#### TASK INPUTS ####

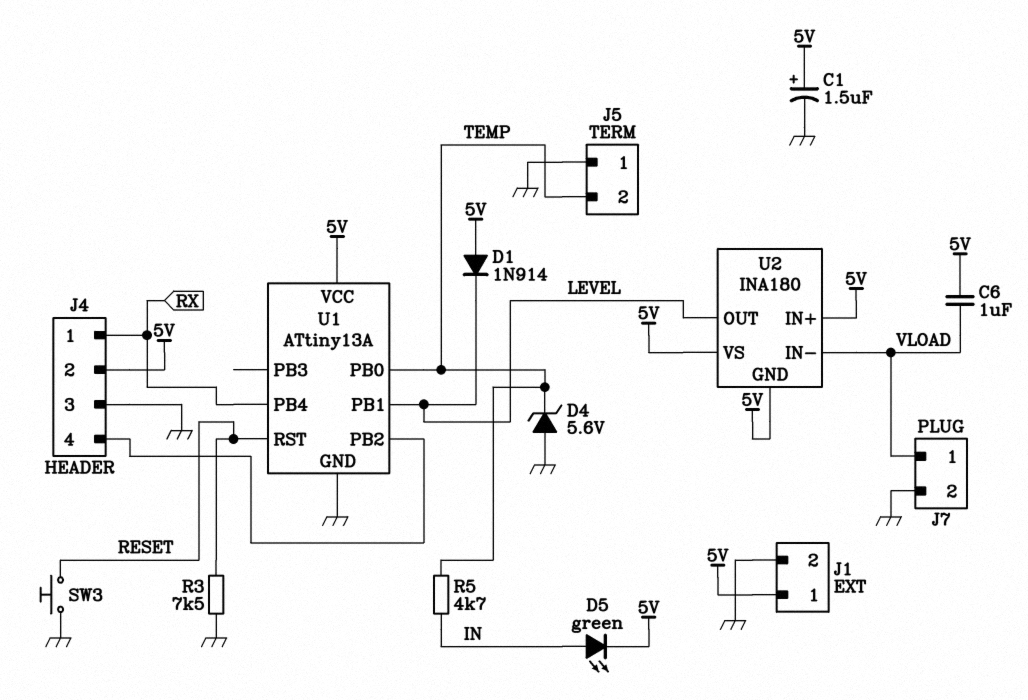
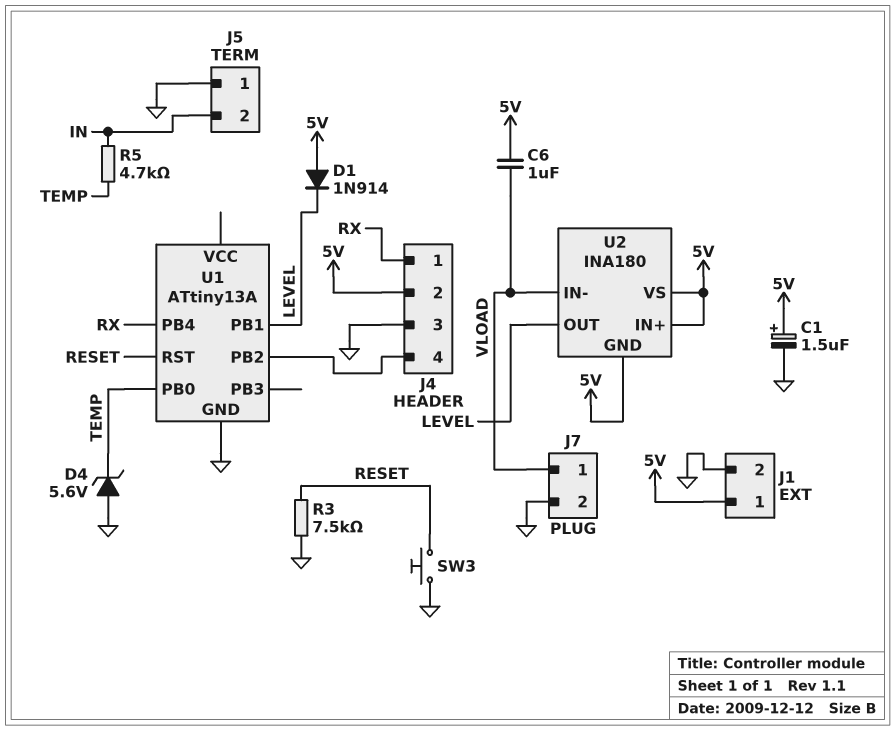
D5: LED green (A IN, K 5V) -> none
J5 pin 2: TEMP -> IN
U1 pin VCC: 5V -> none

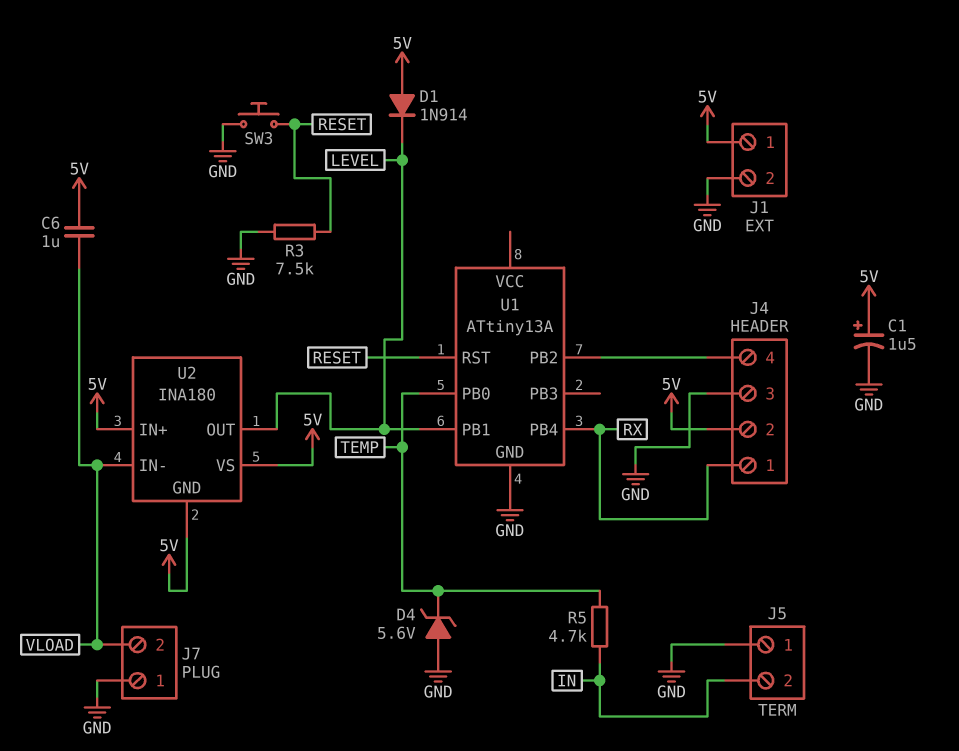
J7 pin 1: VLOAD -> GND
J7 pin 2: GND -> VLOAD

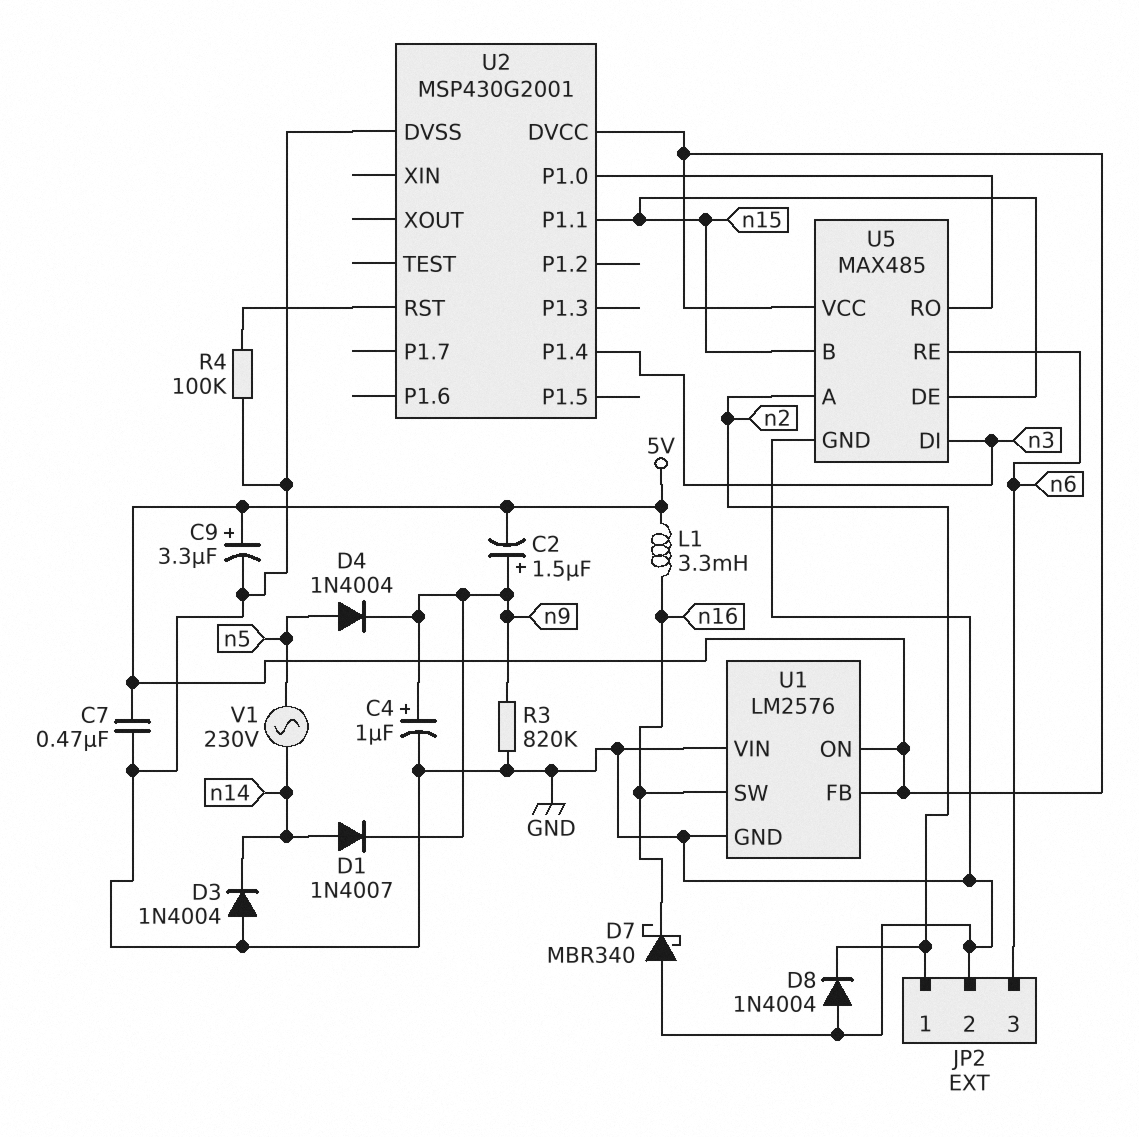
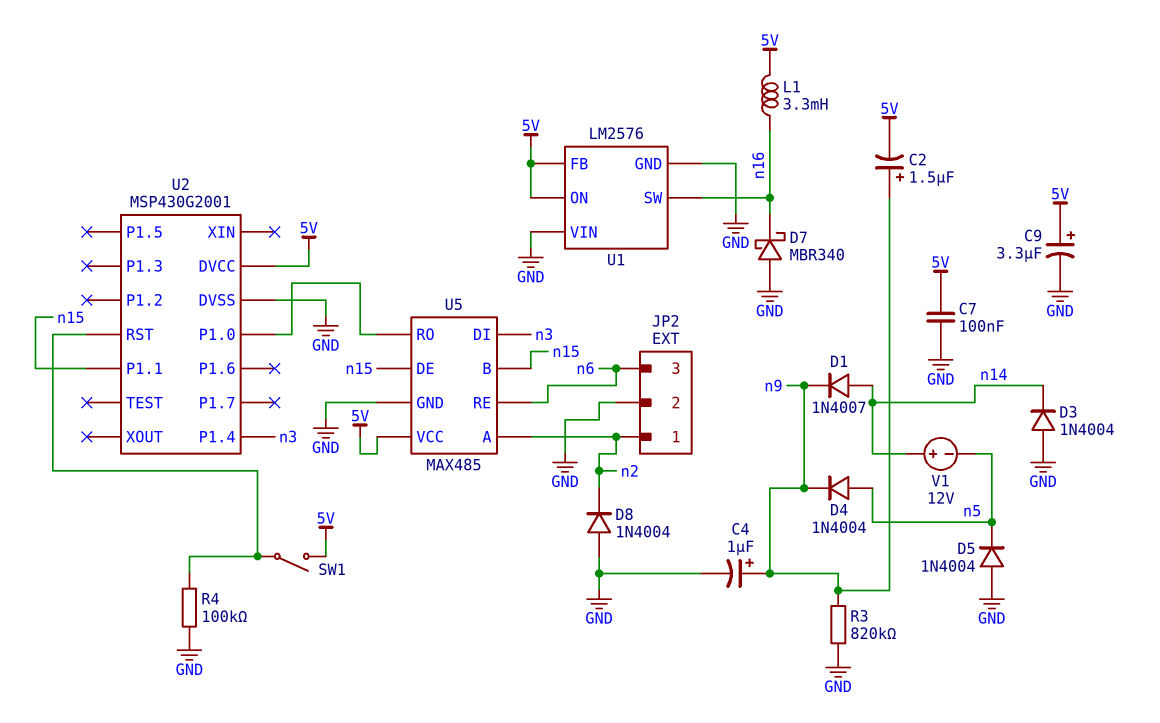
C7: 470nF (5V, GND) -> 100nF (5V, GND)
D5: none -> diode 1N4004 (A GND, K n5)
SW1: none -> switch (5V, U2/RST)
V1: AC 230V (n5, n14) -> 12V (plus n14, minus n5)

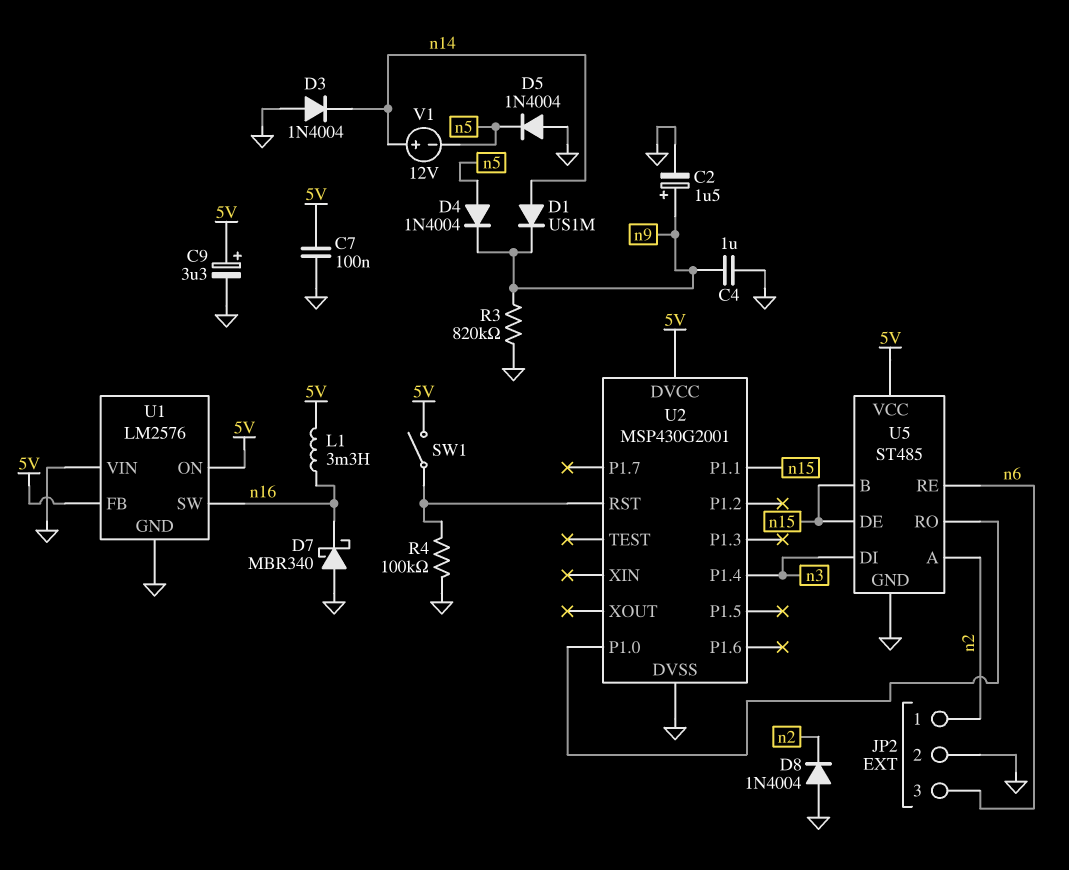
C2: 1.5uF (plus n9, minus 5V) -> 1.5uF (plus n9, minus GND)
C4: 1uF (plus n9, minus GND) -> 1uF (GND, n9)
D1: diode 1N4007 (A n14, K n9) -> diode US1M (A n14, K n9)
U5: MAX485 -> ST485

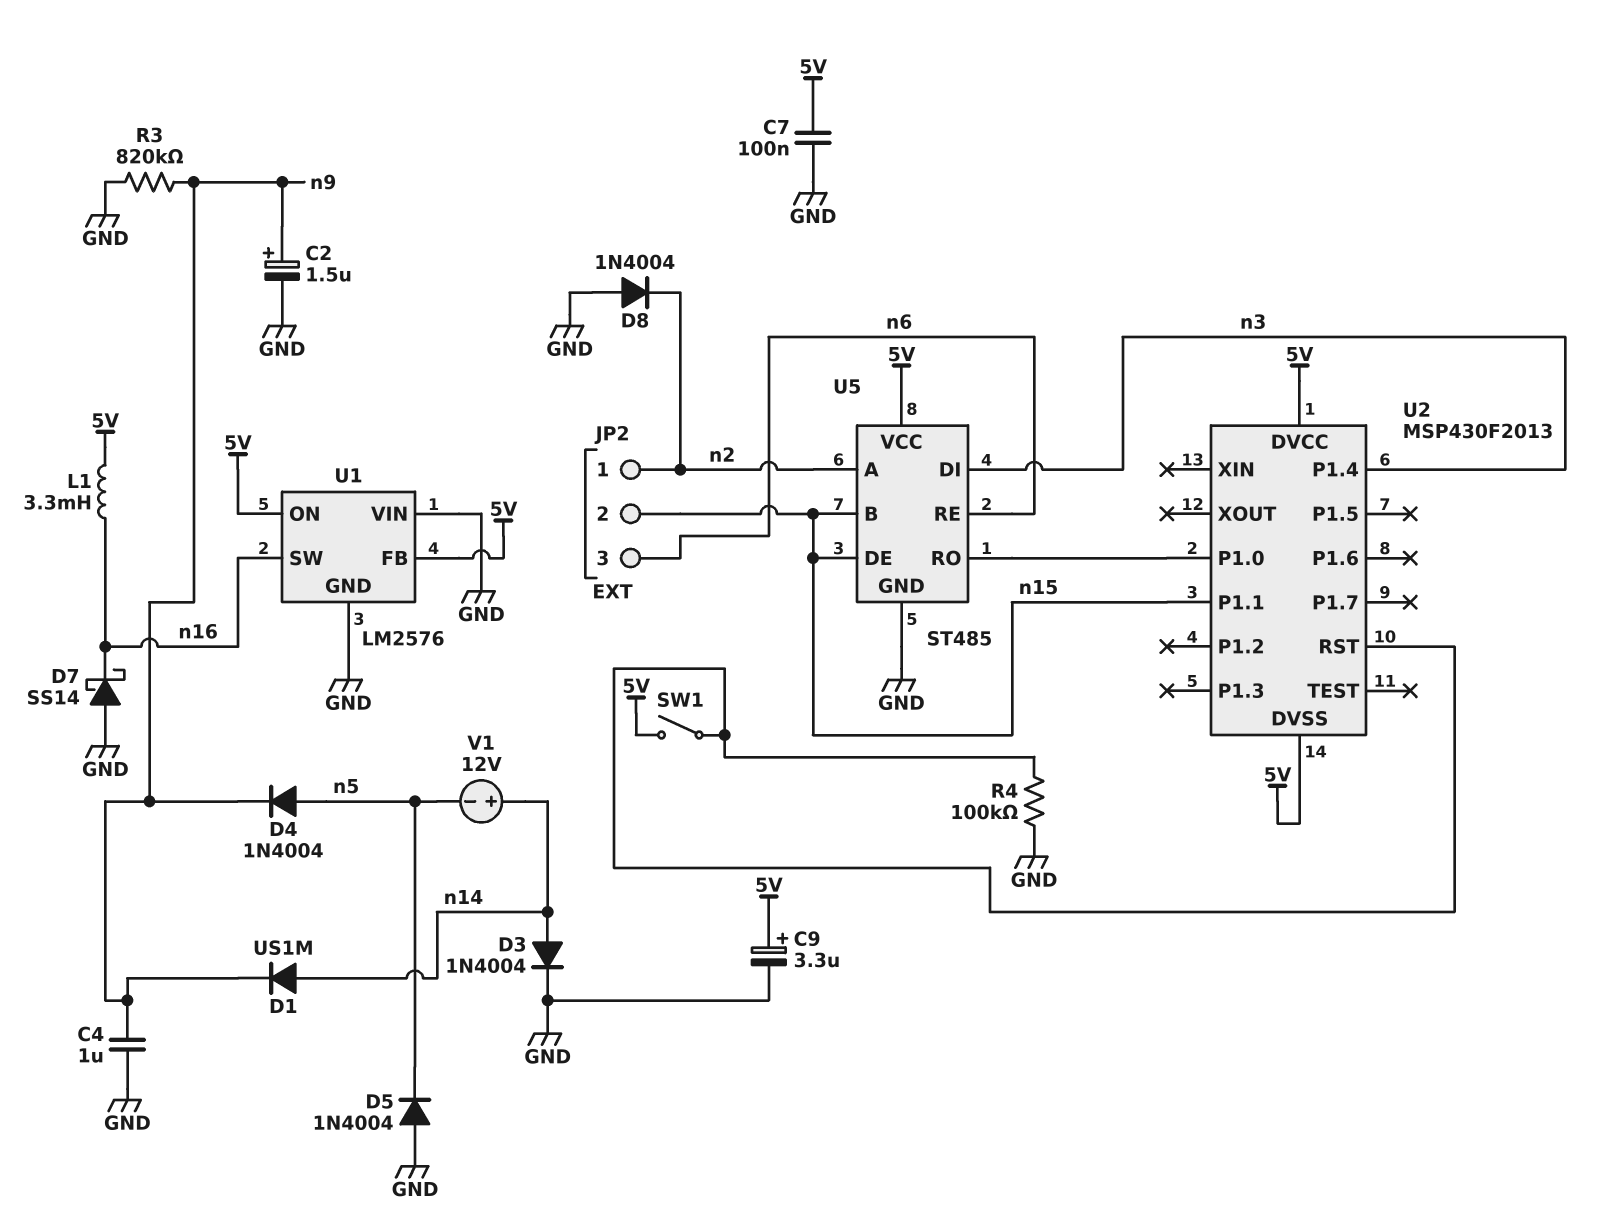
D3: diode 1N4004 (A GND, K n14) -> diode 1N4004 (A n14, K GND)
D7: schottky MBR340 (A GND, K n16) -> schottky SS14 (A GND, K n16)
JP2 pin 2: GND -> n15
U2: MSP430G2001 -> MSP430F2013
U2 pin DVSS: GND -> 5V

####

• EXERCISE BRIEF: Out of the data above, return each line where the word "plus" can be found.

• RESULT:
V1: AC 230V (n5, n14) -> 12V (plus n14, minus n5)
C2: 1.5uF (plus n9, minus 5V) -> 1.5uF (plus n9, minus GND)
C4: 1uF (plus n9, minus GND) -> 1uF (GND, n9)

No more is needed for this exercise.